[[ SUPPLIED RECORDS, beginning ]]
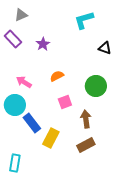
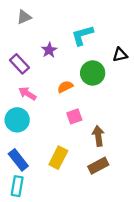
cyan L-shape: (84, 20) -> (82, 35), moved
purple rectangle: (13, 39) -> (19, 64), moved
black triangle: (105, 48) -> (120, 55), turned -32
green circle: (96, 86) -> (93, 73), moved
blue rectangle: (32, 123) -> (18, 160), moved

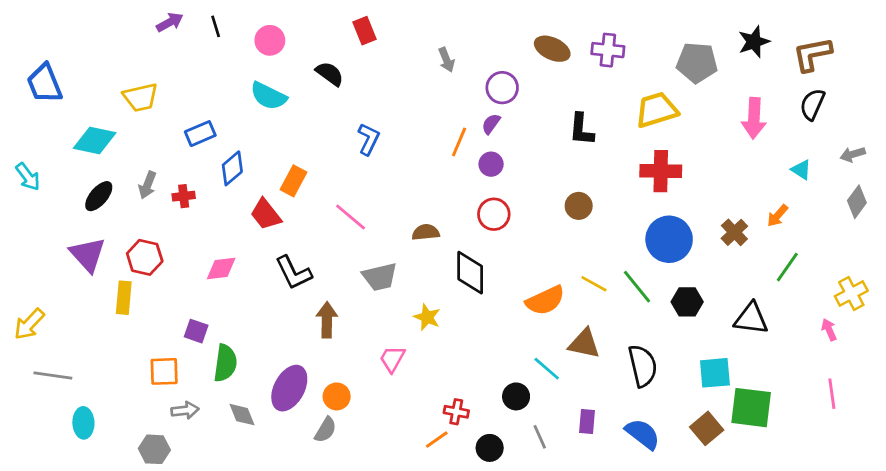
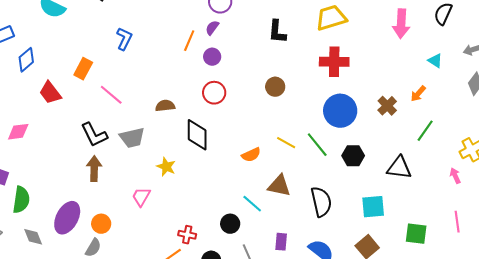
orange rectangle: (293, 181) -> (83, 69), moved
black L-shape: (293, 273) -> (94, 135), moved
orange semicircle: (545, 300) -> (251, 155), size x0.7
green square: (751, 408) -> (416, 234), moved, size x0.7

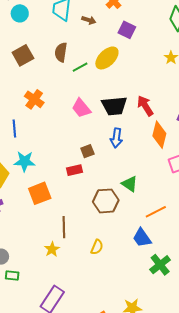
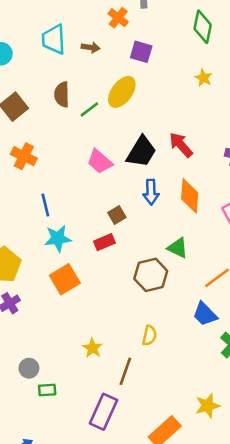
orange cross: (34, 99) -> (24, 156), moved
black trapezoid: (114, 106) -> (141, 152), turned -44
blue line: (14, 128) -> (45, 205), moved
orange diamond: (159, 135) -> (190, 196), moved
cyan star: (25, 161) -> (58, 238), moved
brown line: (64, 227) -> (125, 371), moved, turned 30

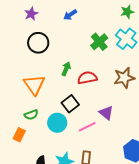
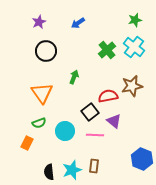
red semicircle: (87, 78) -> (108, 96), moved
black square: (70, 104) -> (90, 112), moved
pink line: (87, 127) -> (95, 135), turned 30

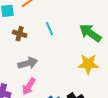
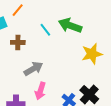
green arrow: (90, 33) -> (70, 25), moved

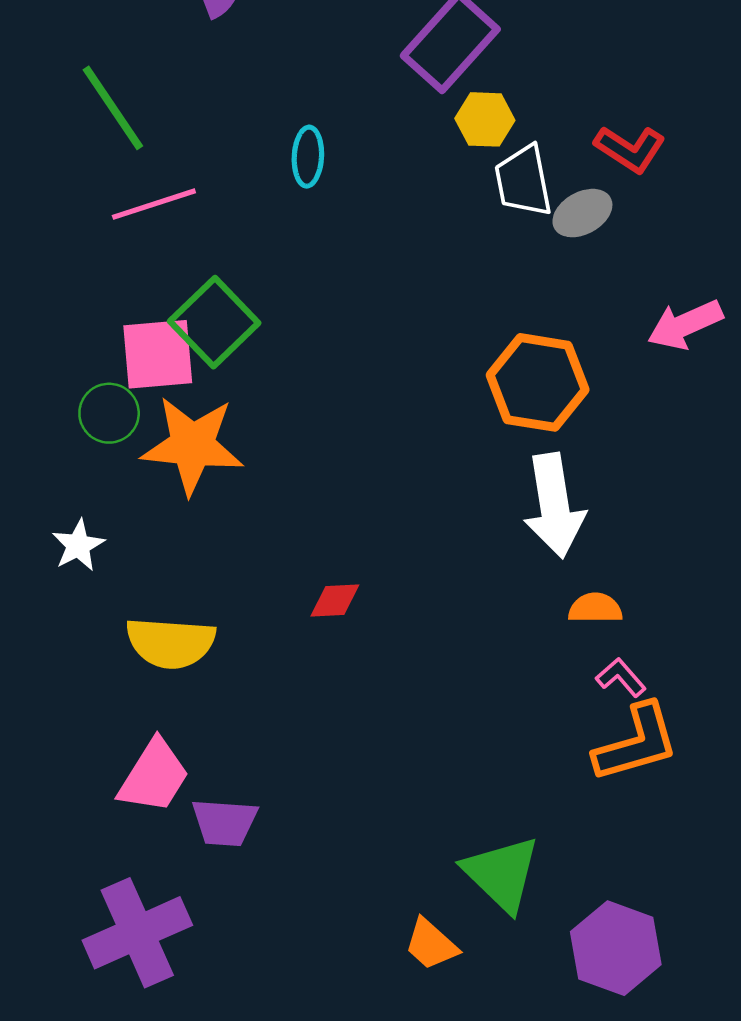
[[ SUPPLIED RECORDS, end ]]
WHAT NEEDS TO BE DONE: Copy each line of the records that has "semicircle" in it.

RESULT OF THIS EXERCISE:
orange semicircle: (545, 300) -> (251, 155), size x0.7
red semicircle: (87, 78) -> (108, 96), moved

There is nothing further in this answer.